- [SHORT PROBLEM] In the records below, copy out word for word every line from the one containing "Return every road" through the one containing "road 2 (residential): [(339,459),(369,448),(511,471)]", both of those lines included, and output nothing else.

- [DATA TO USE]

— start —

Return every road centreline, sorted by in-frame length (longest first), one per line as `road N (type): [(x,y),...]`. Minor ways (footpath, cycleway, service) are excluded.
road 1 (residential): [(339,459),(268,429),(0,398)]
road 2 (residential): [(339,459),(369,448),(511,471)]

— end —
— start —

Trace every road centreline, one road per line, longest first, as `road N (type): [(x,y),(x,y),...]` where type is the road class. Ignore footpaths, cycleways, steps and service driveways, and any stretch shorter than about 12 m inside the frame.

— end —
— start —

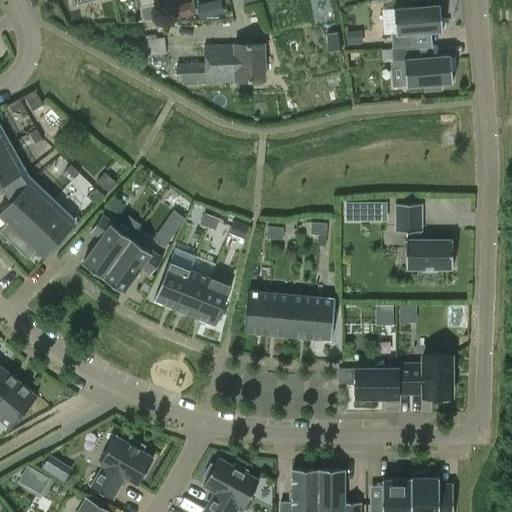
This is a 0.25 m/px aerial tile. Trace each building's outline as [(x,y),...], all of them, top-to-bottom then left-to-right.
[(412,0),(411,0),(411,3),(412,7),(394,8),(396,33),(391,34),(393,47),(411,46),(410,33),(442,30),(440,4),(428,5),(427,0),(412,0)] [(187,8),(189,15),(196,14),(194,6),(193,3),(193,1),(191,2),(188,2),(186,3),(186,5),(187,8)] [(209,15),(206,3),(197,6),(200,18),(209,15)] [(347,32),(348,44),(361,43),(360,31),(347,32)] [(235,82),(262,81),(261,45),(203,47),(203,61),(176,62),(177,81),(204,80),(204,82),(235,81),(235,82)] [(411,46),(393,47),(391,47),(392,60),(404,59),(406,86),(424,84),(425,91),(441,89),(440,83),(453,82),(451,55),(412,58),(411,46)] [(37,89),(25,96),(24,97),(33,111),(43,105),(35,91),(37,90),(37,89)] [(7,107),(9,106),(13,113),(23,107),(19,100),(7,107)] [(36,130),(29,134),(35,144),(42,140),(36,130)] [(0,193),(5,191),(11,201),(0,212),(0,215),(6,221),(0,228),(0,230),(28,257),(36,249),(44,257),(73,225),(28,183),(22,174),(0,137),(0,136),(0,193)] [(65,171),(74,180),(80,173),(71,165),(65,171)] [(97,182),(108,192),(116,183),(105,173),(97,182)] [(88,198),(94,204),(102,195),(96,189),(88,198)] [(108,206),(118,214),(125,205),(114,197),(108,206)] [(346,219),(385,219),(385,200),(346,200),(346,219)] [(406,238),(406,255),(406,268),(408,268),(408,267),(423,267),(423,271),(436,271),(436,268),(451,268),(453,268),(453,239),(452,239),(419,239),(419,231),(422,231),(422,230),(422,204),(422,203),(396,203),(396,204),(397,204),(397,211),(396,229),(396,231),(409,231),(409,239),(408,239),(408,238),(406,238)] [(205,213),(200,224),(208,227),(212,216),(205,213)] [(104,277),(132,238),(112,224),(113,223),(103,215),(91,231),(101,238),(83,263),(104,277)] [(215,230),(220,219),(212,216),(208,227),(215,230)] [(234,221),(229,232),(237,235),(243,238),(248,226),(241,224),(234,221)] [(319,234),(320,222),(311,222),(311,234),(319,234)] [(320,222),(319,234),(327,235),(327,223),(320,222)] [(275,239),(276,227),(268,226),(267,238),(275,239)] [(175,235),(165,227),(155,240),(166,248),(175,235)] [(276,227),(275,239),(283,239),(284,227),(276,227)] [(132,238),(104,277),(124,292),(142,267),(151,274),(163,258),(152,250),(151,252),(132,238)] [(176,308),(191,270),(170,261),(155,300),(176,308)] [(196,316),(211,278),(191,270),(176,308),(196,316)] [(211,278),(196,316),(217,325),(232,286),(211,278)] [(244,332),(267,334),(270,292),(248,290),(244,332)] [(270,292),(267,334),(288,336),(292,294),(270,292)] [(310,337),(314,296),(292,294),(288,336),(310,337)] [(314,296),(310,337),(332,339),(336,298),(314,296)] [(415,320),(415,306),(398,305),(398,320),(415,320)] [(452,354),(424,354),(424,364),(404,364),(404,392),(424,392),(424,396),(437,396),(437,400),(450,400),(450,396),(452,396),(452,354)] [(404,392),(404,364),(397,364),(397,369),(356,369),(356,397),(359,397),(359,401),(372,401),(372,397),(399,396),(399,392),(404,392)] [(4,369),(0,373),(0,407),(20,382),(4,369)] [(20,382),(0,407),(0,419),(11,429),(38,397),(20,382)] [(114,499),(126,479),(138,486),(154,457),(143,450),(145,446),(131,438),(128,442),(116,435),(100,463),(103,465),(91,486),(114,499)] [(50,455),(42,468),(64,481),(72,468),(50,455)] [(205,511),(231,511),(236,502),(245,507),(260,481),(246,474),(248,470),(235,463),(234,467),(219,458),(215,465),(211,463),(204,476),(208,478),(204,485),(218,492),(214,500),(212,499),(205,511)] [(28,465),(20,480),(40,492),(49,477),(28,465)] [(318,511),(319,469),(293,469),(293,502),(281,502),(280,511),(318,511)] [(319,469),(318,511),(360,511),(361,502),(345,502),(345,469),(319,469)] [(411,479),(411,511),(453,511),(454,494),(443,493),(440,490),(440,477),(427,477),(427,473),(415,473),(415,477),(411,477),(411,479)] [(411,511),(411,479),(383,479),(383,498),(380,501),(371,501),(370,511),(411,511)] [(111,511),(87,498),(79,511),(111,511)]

— end —

- [TASK RESULT]
Return every road centreline, sorted by in-frame length (longest first), one per line as `road N (type): [(x,y),...]`. Minor ways (footpath, cycleway, service) are excluded.
road 1 (residential): [(339,459),(268,429),(0,398)]
road 2 (residential): [(339,459),(369,448),(511,471)]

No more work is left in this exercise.